Stored data entries:

_ _ _ _ _

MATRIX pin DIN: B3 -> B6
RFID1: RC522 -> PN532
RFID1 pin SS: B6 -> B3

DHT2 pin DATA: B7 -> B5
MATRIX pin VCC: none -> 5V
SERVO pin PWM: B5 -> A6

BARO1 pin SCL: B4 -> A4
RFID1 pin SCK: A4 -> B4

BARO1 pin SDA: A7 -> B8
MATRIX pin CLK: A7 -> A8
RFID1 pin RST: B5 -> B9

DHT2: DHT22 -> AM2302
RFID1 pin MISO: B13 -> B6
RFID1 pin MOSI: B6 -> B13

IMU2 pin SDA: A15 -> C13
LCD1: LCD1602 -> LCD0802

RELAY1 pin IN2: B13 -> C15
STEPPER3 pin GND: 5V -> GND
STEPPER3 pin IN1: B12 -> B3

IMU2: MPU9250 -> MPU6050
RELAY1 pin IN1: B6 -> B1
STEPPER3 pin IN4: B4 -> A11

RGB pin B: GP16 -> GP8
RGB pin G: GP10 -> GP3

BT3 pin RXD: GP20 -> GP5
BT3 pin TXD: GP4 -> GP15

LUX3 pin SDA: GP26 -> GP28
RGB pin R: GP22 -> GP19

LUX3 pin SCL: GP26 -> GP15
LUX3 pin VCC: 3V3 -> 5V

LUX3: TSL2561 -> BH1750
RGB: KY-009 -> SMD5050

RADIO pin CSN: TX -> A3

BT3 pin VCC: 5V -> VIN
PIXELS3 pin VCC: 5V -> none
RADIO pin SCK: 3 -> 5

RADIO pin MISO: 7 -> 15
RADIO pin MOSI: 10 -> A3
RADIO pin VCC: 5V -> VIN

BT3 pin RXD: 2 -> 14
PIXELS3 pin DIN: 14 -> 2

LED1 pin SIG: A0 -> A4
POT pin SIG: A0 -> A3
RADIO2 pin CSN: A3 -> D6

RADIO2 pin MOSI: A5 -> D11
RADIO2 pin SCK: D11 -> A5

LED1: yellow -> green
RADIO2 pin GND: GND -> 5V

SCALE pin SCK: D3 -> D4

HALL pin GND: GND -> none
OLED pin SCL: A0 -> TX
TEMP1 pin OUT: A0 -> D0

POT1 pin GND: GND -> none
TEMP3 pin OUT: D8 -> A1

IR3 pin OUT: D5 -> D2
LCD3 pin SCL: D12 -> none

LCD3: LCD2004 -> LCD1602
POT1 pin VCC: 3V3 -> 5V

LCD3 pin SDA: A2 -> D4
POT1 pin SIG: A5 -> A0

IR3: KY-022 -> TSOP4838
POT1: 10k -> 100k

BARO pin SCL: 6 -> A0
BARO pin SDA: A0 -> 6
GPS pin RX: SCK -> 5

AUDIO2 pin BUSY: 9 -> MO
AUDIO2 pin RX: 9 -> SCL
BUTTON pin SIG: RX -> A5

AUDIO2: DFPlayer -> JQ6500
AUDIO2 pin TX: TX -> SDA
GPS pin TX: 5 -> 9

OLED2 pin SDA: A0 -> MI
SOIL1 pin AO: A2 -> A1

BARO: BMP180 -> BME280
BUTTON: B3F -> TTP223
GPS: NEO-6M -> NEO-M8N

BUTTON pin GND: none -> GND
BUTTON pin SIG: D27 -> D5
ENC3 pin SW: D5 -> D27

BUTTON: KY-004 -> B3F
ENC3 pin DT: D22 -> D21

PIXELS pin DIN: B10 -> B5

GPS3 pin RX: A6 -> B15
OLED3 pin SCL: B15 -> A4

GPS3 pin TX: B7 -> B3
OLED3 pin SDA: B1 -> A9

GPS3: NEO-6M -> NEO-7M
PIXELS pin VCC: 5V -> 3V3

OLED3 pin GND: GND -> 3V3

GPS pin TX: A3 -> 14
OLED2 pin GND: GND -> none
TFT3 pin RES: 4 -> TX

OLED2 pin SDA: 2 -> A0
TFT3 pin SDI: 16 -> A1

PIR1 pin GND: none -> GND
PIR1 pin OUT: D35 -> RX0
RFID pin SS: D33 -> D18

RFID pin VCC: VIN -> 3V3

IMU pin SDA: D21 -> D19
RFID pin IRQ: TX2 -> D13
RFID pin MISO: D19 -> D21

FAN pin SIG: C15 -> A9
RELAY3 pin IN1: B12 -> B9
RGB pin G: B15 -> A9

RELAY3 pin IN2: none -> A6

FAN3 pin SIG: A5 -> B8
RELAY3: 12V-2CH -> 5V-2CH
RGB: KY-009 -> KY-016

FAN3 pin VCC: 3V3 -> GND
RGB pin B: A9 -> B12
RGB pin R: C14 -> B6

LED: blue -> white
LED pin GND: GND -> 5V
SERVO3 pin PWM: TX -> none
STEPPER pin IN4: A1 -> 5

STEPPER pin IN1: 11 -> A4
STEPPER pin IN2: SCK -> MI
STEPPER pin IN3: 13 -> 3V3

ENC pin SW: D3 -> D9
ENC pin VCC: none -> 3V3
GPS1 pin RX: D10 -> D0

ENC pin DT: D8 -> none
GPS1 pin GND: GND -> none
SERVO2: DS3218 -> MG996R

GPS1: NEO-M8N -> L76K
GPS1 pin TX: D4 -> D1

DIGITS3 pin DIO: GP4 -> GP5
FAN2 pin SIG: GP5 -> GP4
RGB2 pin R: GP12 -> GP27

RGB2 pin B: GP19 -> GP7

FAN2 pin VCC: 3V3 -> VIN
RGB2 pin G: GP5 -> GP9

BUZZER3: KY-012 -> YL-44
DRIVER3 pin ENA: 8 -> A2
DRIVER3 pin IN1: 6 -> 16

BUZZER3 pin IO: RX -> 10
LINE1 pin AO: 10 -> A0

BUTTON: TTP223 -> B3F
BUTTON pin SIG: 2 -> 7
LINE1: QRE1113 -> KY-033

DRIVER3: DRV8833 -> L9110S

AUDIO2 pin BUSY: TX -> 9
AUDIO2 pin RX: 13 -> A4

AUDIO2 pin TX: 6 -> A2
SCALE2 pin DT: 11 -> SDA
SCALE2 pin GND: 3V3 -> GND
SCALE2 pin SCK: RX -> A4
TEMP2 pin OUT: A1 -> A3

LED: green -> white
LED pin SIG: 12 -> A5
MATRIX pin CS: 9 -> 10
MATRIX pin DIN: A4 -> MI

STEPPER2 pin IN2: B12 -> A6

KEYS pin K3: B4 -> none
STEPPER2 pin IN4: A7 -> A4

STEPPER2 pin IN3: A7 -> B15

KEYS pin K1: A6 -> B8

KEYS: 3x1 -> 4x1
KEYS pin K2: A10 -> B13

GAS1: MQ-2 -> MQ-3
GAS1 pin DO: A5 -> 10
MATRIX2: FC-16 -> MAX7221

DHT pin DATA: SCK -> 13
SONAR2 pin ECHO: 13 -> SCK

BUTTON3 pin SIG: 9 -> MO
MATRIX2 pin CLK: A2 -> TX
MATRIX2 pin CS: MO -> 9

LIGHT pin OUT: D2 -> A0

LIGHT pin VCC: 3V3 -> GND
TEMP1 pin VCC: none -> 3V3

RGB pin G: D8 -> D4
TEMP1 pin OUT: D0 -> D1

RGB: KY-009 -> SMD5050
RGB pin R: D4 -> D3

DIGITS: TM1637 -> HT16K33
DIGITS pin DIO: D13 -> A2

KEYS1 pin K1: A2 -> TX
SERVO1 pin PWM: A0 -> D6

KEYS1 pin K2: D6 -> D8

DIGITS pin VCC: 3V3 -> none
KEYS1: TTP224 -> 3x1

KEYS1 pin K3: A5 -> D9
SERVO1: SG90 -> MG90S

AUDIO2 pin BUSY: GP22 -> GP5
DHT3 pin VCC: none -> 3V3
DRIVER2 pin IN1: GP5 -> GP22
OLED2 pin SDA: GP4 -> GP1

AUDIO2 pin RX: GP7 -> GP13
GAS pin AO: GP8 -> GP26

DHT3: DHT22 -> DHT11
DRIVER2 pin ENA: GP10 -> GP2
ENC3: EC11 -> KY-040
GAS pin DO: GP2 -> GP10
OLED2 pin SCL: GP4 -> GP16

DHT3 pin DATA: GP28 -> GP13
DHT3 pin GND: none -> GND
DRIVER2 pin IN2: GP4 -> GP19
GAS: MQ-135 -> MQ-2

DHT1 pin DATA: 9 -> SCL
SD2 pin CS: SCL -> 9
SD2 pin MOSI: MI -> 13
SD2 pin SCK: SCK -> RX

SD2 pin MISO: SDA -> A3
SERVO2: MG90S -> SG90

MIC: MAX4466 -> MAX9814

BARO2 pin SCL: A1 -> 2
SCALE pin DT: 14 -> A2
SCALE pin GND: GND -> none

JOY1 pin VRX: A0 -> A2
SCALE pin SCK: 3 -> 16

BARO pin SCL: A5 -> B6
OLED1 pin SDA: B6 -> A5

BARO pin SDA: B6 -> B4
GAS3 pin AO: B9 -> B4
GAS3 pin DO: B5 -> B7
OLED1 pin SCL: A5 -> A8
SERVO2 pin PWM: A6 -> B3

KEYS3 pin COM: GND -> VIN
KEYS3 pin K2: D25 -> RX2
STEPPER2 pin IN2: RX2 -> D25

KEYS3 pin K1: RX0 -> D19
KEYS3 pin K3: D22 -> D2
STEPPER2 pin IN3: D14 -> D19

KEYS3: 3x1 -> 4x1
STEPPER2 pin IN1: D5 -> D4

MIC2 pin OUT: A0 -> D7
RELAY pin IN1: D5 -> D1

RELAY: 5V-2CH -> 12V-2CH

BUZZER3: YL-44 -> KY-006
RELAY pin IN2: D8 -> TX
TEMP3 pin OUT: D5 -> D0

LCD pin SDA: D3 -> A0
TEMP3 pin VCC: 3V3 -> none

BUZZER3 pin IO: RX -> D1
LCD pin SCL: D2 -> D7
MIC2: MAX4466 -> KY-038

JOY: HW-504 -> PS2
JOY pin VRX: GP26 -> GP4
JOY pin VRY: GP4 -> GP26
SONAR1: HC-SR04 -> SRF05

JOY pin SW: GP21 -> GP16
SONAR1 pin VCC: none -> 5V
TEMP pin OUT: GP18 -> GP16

_ _ _ _ _

→ **WORK REQUIRED**: Reproduce exactly the section above that begins at the line containing "DHT3 pin VCC: none -> 3V3" and ends at the line containing "OLED2 pin SCL: GP4 -> GP16", leaving out all other lines.

→ **RESULT BELOW**:
DHT3 pin VCC: none -> 3V3
DRIVER2 pin IN1: GP5 -> GP22
OLED2 pin SDA: GP4 -> GP1

AUDIO2 pin RX: GP7 -> GP13
GAS pin AO: GP8 -> GP26

DHT3: DHT22 -> DHT11
DRIVER2 pin ENA: GP10 -> GP2
ENC3: EC11 -> KY-040
GAS pin DO: GP2 -> GP10
OLED2 pin SCL: GP4 -> GP16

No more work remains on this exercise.